Dataset records:
--
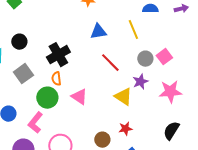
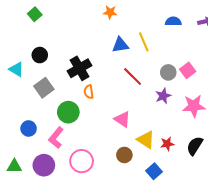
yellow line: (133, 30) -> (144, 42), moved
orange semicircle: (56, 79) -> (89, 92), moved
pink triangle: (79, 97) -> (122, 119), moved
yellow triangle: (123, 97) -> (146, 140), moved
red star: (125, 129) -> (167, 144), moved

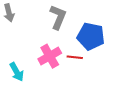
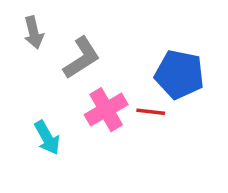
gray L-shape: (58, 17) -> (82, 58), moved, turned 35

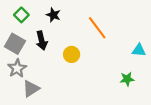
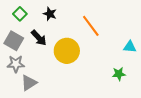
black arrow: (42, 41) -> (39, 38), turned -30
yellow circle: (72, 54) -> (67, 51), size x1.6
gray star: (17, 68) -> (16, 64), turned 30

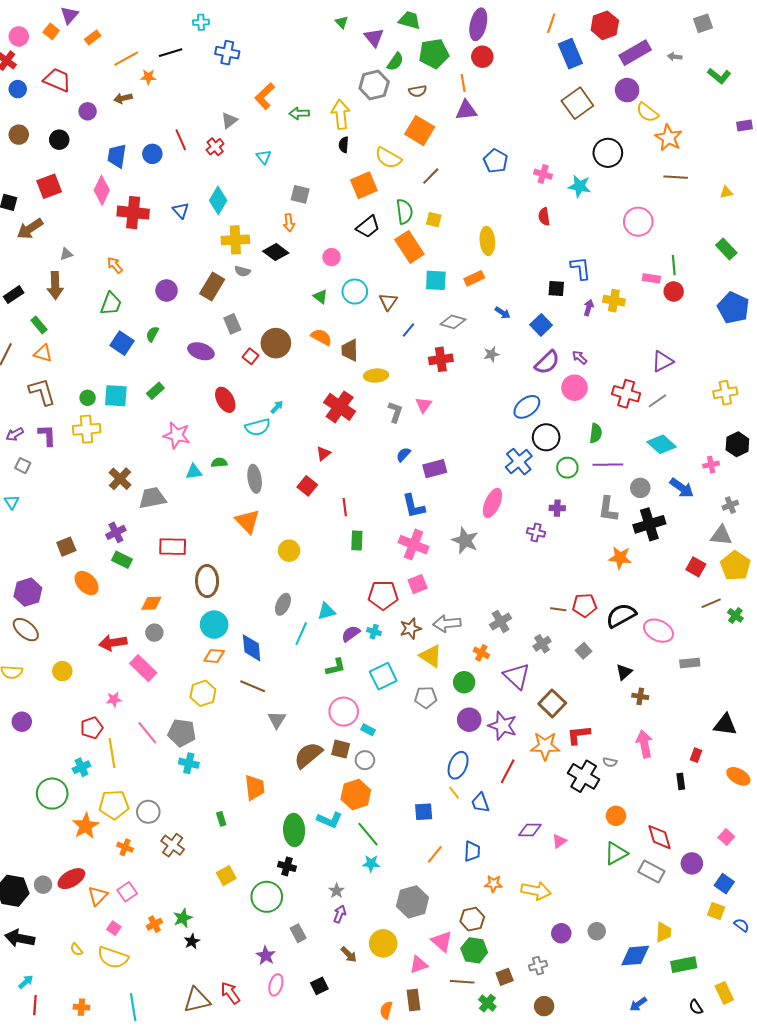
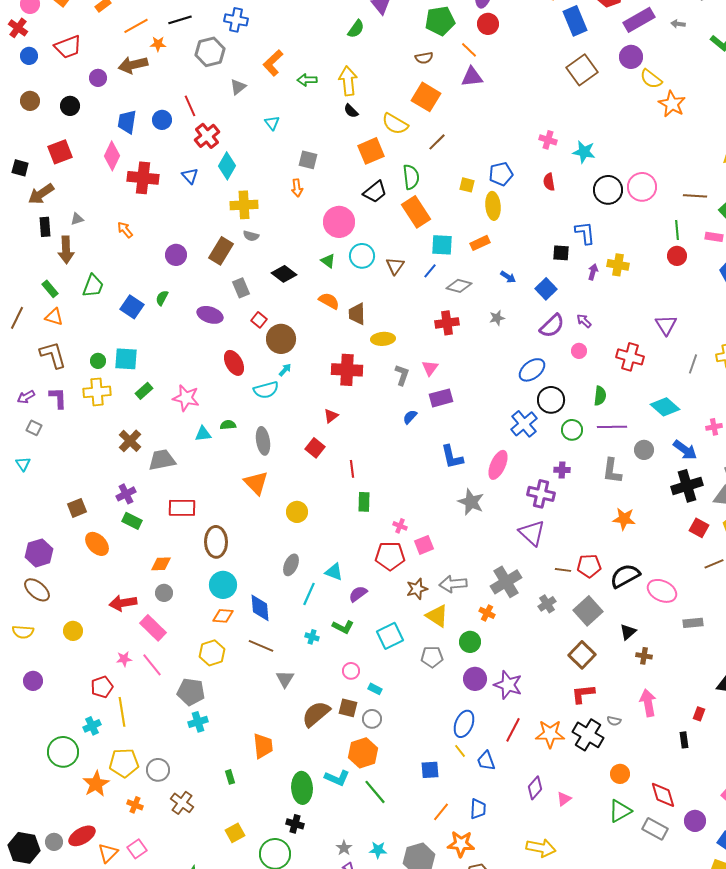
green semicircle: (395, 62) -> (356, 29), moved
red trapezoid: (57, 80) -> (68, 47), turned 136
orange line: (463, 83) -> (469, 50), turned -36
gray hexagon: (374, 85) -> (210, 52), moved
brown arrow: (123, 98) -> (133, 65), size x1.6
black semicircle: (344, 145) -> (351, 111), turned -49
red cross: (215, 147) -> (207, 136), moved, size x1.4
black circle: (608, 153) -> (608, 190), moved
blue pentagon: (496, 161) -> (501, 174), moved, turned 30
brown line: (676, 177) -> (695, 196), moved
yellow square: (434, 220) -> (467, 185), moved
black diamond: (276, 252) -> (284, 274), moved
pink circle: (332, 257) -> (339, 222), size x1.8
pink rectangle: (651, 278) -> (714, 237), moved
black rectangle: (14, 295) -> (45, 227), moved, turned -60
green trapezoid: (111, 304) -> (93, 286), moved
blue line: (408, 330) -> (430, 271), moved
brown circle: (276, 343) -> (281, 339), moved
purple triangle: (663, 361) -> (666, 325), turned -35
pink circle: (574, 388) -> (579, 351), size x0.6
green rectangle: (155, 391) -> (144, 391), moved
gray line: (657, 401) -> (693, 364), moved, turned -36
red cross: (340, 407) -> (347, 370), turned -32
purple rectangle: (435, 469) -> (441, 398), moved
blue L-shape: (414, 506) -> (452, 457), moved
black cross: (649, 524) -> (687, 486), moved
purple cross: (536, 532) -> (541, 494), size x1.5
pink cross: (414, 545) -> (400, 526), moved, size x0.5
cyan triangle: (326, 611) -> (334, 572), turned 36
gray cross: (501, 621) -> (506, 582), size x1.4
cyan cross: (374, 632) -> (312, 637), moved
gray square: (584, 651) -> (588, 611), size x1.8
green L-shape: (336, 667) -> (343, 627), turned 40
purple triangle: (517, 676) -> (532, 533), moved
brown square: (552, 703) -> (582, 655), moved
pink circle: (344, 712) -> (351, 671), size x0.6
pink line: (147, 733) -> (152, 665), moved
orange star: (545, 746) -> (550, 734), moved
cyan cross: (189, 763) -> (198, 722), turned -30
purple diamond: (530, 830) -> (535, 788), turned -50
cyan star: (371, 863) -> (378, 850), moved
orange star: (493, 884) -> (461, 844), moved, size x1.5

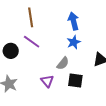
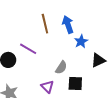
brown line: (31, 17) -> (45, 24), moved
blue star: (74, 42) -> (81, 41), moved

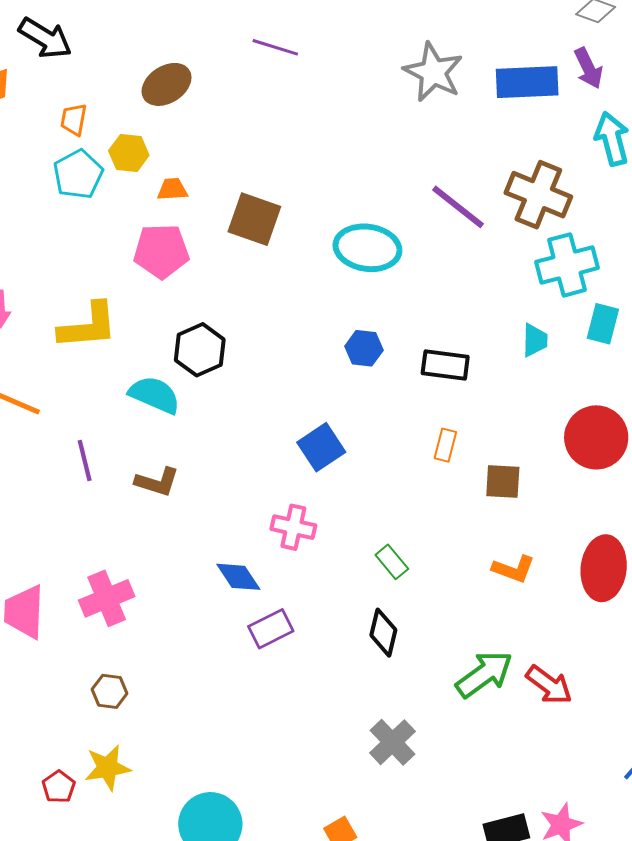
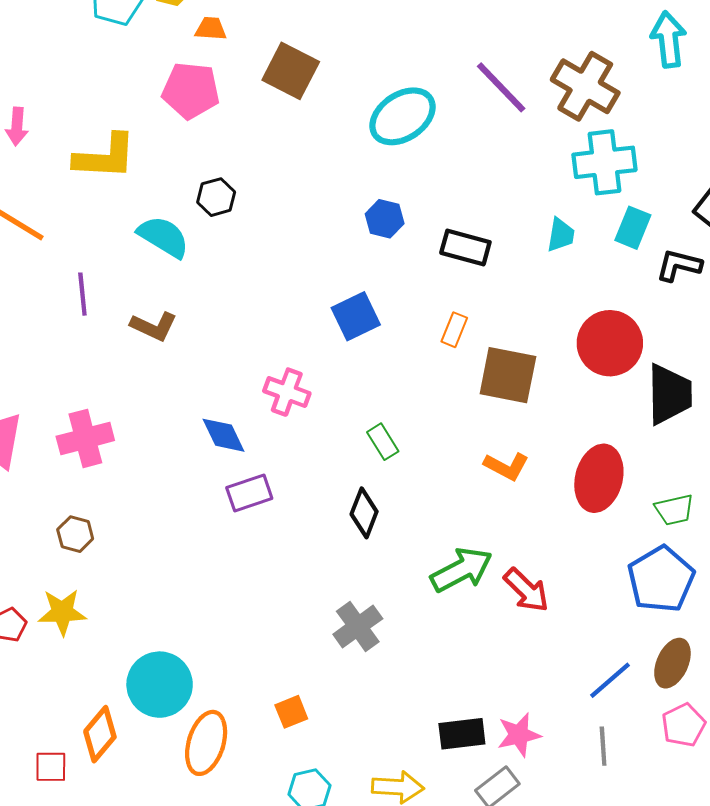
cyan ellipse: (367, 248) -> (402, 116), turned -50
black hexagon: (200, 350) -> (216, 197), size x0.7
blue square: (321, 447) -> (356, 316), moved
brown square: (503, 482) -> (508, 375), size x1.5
--
About this exercise: Starting at the line that contains "brown line: (31, 17) -> (45, 24), moved", write out exactly each line through the last one in the listing above, leaving out the pictures and adding nothing else.

Reply to the exercise:
brown line: (31, 17) -> (45, 24), moved
blue star: (74, 42) -> (81, 41), moved

cyan ellipse: (367, 248) -> (402, 116), turned -50
black hexagon: (200, 350) -> (216, 197), size x0.7
blue square: (321, 447) -> (356, 316), moved
brown square: (503, 482) -> (508, 375), size x1.5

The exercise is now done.